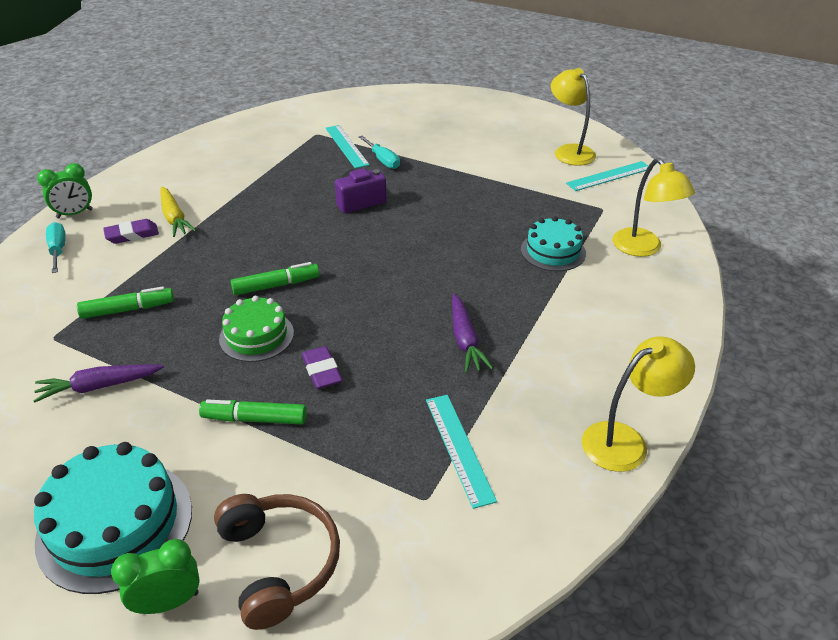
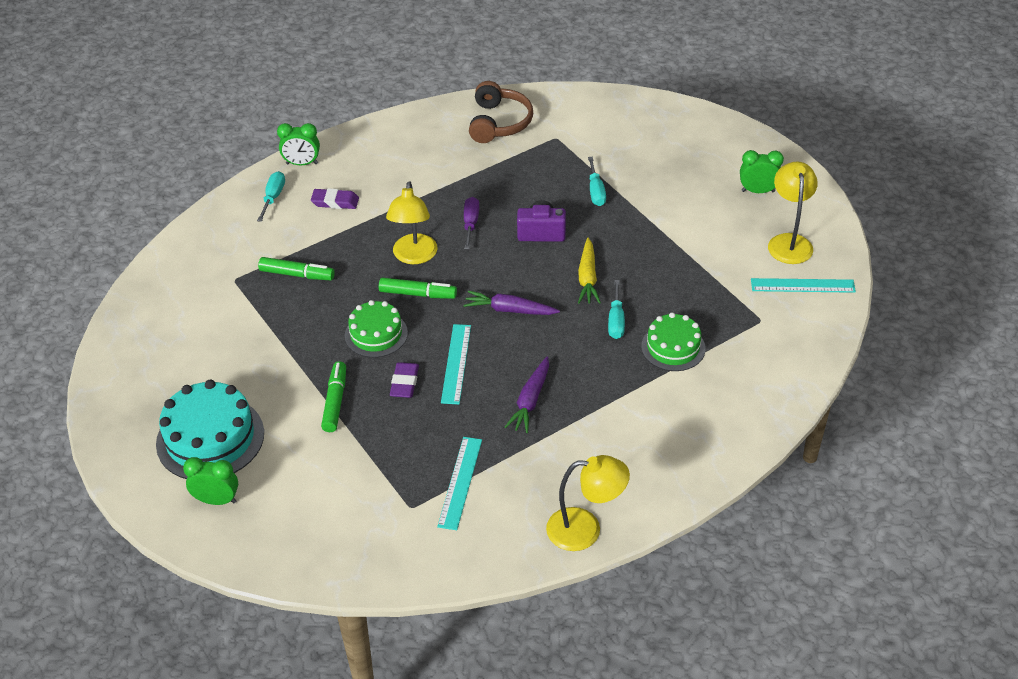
camera: 30 degrees right, 5 degrees up
purple carrot [33,364,164,403] -> purple carrot moved to [463,291,560,315]
yellow carrot [161,186,196,237] -> yellow carrot moved to [578,238,601,304]
green marker [199,400,307,425] -> green marker turned 60 degrees clockwise [321,361,346,432]
brown headphones [214,494,340,630] -> brown headphones moved to [469,81,533,143]
turquoise ruler [325,125,370,169] -> turquoise ruler moved to [441,324,471,404]
turquoise cake [521,216,586,271] -> green cake [641,313,706,371]
yellow lamp [613,158,695,257] -> yellow lamp moved to [386,181,437,264]
none -> purple screwdriver [464,197,480,250]
none -> turquoise screwdriver [608,280,625,339]
none -> green clock [740,150,784,193]

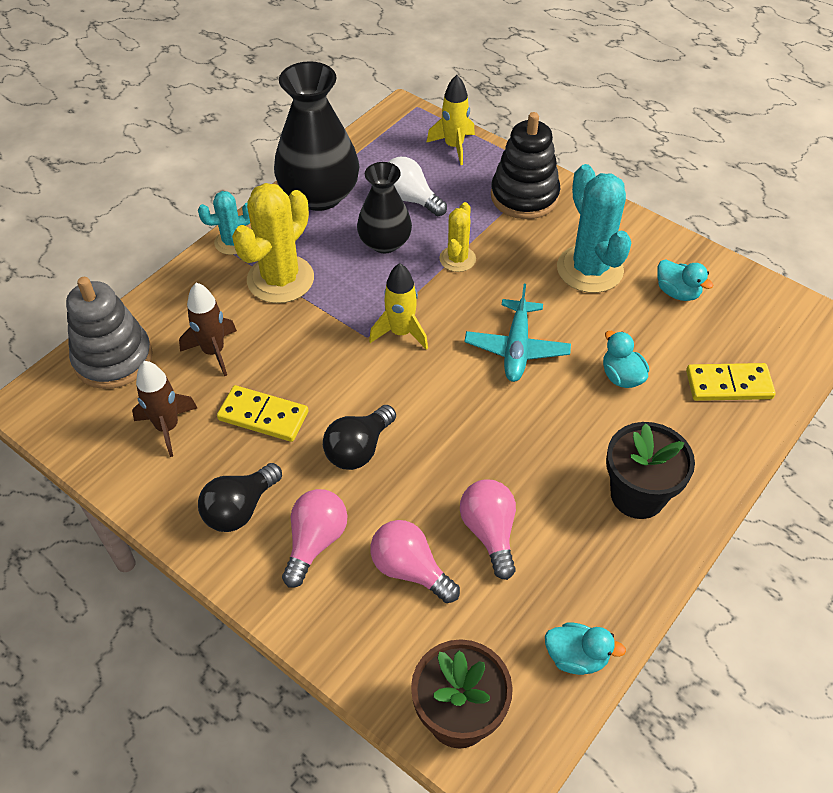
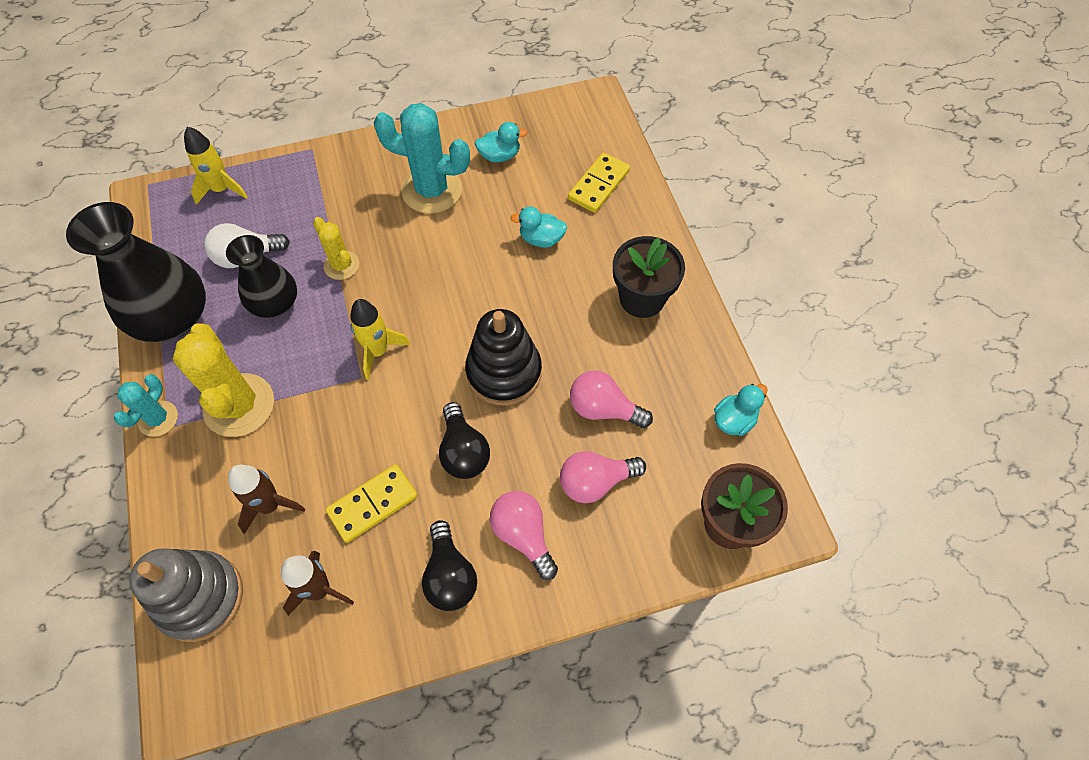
camera: 55 degrees left, 10 degrees up
turquoise plane [464,284,571,382] -> none
black stacking toy [491,112,560,219] -> black stacking toy moved to [465,309,542,405]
★ ★ ★
> TASK BRIEF
What you hand back should match the listing exactly, except that no pictures appear.

> RESPONSE TO THE TASK
camera: 30 degrees right, 5 degrees up
purple carrot [33,364,164,403] -> purple carrot moved to [463,291,560,315]
yellow carrot [161,186,196,237] -> yellow carrot moved to [578,238,601,304]
green marker [199,400,307,425] -> green marker turned 60 degrees clockwise [321,361,346,432]
brown headphones [214,494,340,630] -> brown headphones moved to [469,81,533,143]
turquoise ruler [325,125,370,169] -> turquoise ruler moved to [441,324,471,404]
turquoise cake [521,216,586,271] -> green cake [641,313,706,371]
yellow lamp [613,158,695,257] -> yellow lamp moved to [386,181,437,264]
none -> purple screwdriver [464,197,480,250]
none -> turquoise screwdriver [608,280,625,339]
none -> green clock [740,150,784,193]

camera: 55 degrees left, 10 degrees up
turquoise plane [464,284,571,382] -> none
black stacking toy [491,112,560,219] -> black stacking toy moved to [465,309,542,405]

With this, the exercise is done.